The task: Give again, word for word, every line below from the one that has "red arrow at" through the one that has "black ellipse at", both included, and no others.

[Opening Records for this task section]

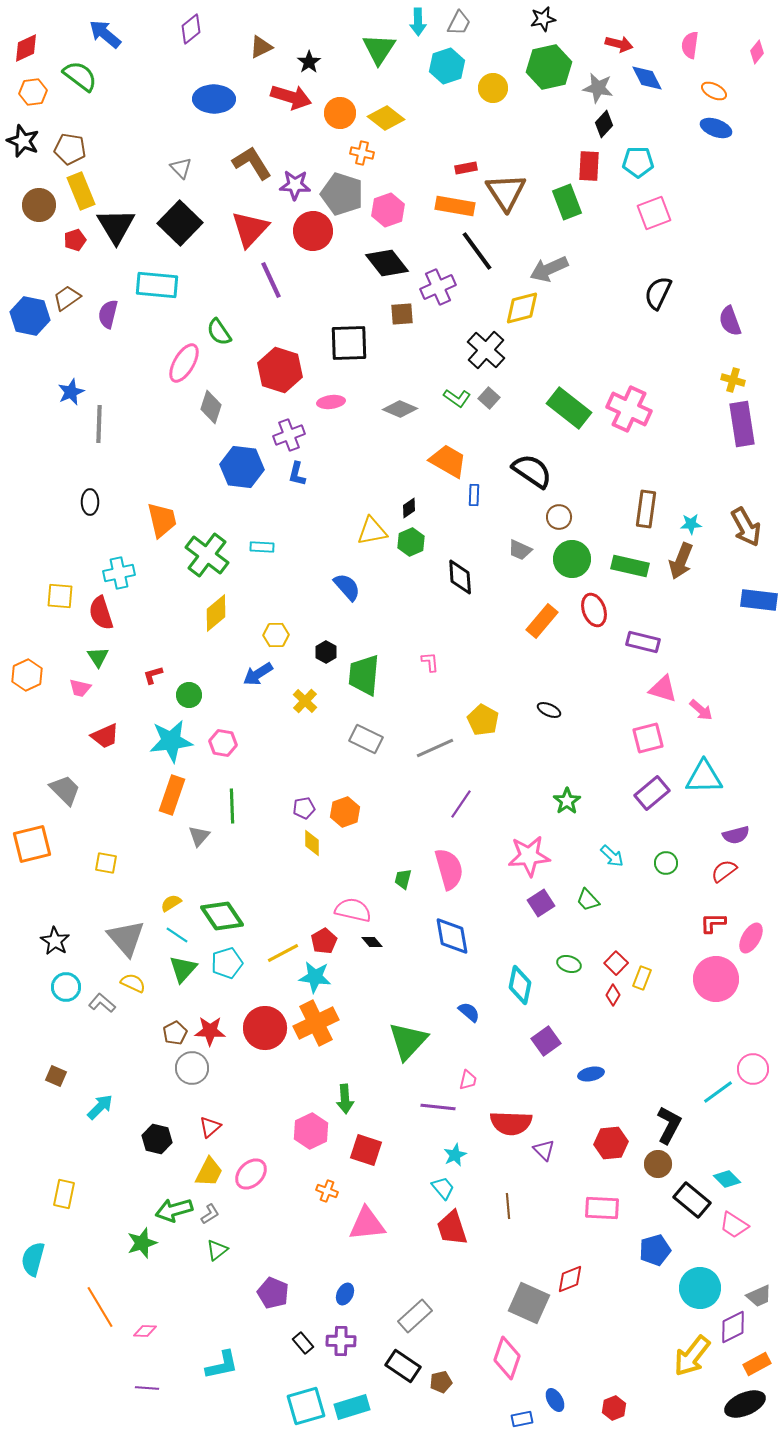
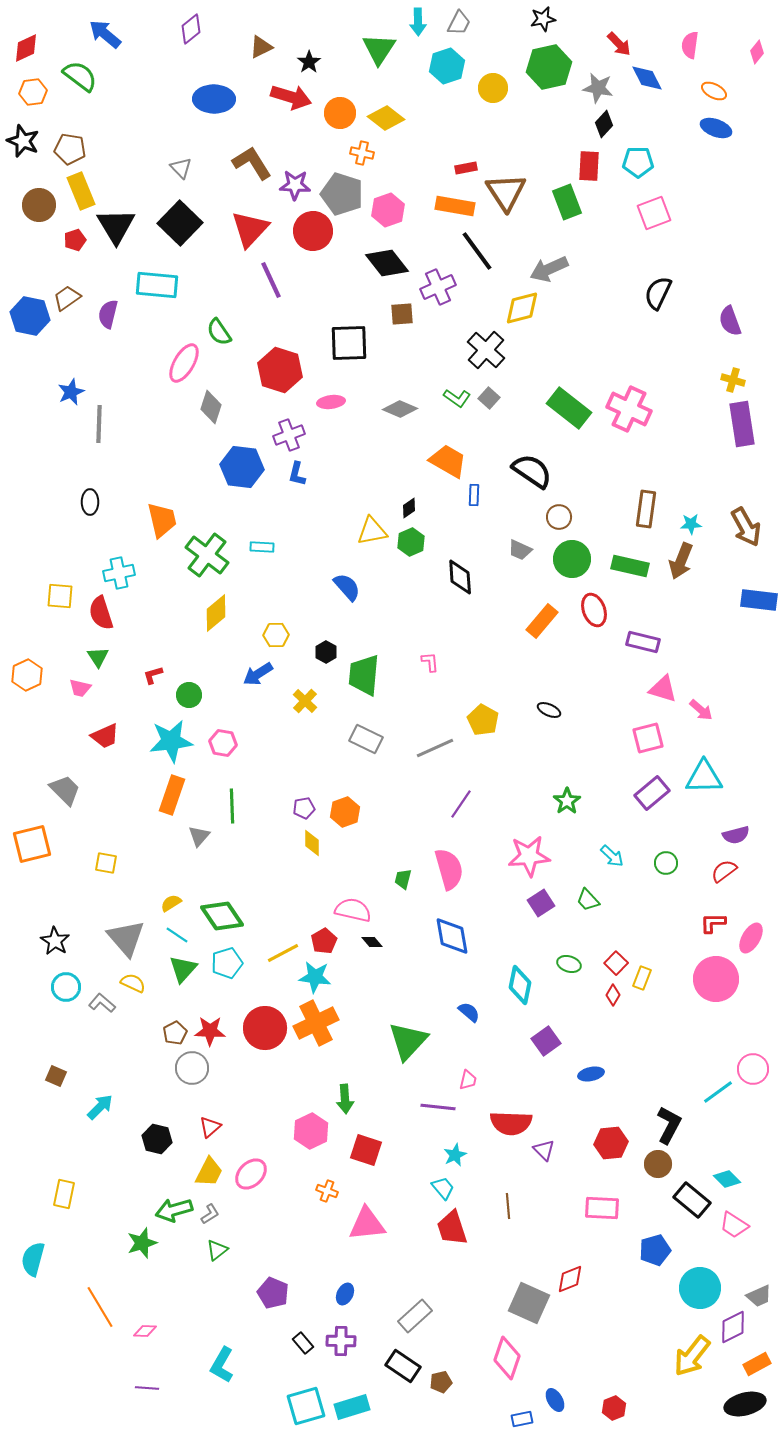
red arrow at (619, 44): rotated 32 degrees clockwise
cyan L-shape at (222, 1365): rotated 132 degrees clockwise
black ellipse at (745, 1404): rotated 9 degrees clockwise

[Closing Records for this task section]
[Opening Records for this task section]

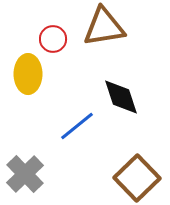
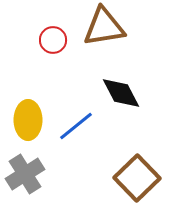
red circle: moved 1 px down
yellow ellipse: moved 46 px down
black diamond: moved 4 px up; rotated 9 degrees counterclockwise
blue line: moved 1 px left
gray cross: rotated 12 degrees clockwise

[Closing Records for this task section]

Answer box:
red arrow at (619, 44): rotated 32 degrees clockwise
cyan L-shape at (222, 1365): rotated 132 degrees clockwise
black ellipse at (745, 1404): rotated 9 degrees clockwise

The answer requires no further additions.